== WHAT IS BEING ASKED ==
Return every one of the rows below, copying each line with no changes.
* BEGIN THE RECORDS *
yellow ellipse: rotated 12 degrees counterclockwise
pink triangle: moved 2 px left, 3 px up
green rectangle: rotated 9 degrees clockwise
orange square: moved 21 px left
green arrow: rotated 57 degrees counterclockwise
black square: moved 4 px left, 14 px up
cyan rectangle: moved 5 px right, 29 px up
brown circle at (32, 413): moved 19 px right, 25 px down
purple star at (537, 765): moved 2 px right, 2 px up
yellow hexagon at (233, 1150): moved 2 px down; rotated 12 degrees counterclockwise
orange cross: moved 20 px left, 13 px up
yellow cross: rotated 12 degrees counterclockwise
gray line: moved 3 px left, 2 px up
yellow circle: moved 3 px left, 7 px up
* END THE RECORDS *
== OUTPUT OF THE EXERCISE ==
yellow ellipse: rotated 12 degrees counterclockwise
pink triangle: moved 2 px left, 3 px up
green rectangle: rotated 9 degrees clockwise
orange square: moved 21 px left
green arrow: rotated 57 degrees counterclockwise
black square: moved 4 px left, 14 px up
cyan rectangle: moved 5 px right, 29 px up
brown circle at (32, 413): moved 19 px right, 25 px down
purple star at (537, 765): moved 2 px right, 2 px up
yellow hexagon at (233, 1150): moved 2 px down; rotated 12 degrees counterclockwise
orange cross: moved 20 px left, 13 px up
yellow cross: rotated 12 degrees counterclockwise
gray line: moved 3 px left, 2 px up
yellow circle: moved 3 px left, 7 px up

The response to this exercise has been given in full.